What you need to do: All of the data should be restated word for word, with the pictures omitted.

===== Given information =====

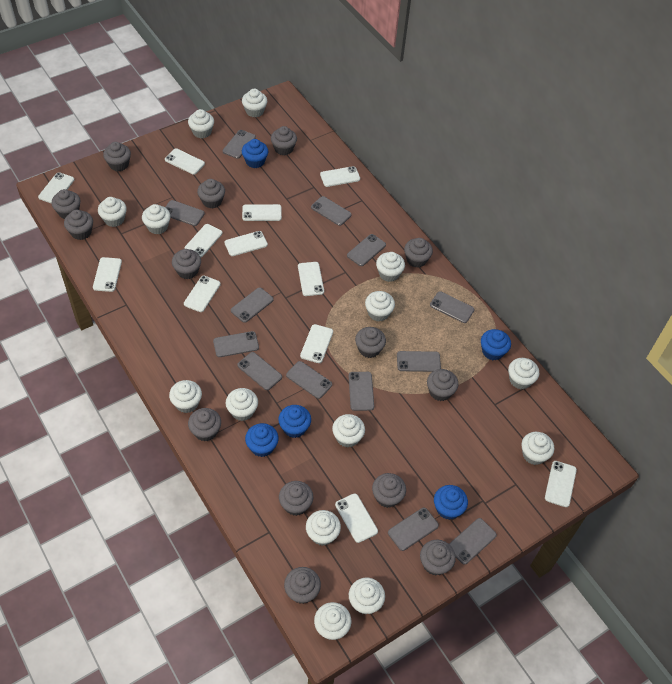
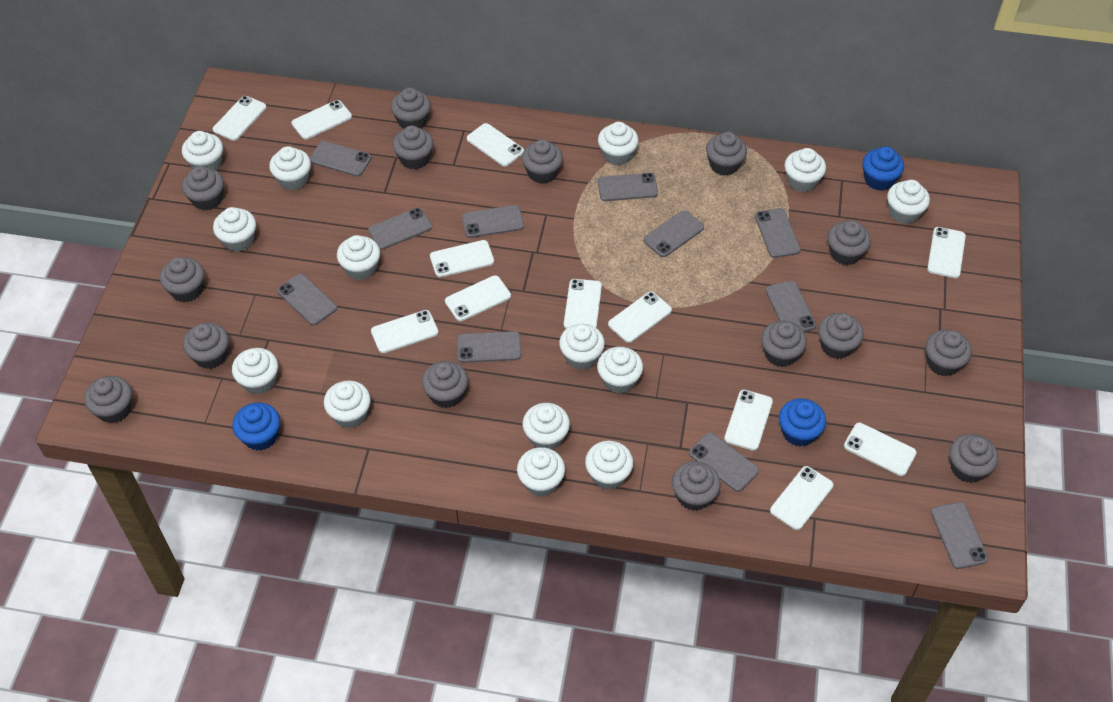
blue cupcake: 5 -> 3
grey cupcake: 14 -> 15
grey phone: 13 -> 11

=====

Response to this exercise:
blue cupcake: 5 -> 3
grey cupcake: 14 -> 15
grey phone: 13 -> 11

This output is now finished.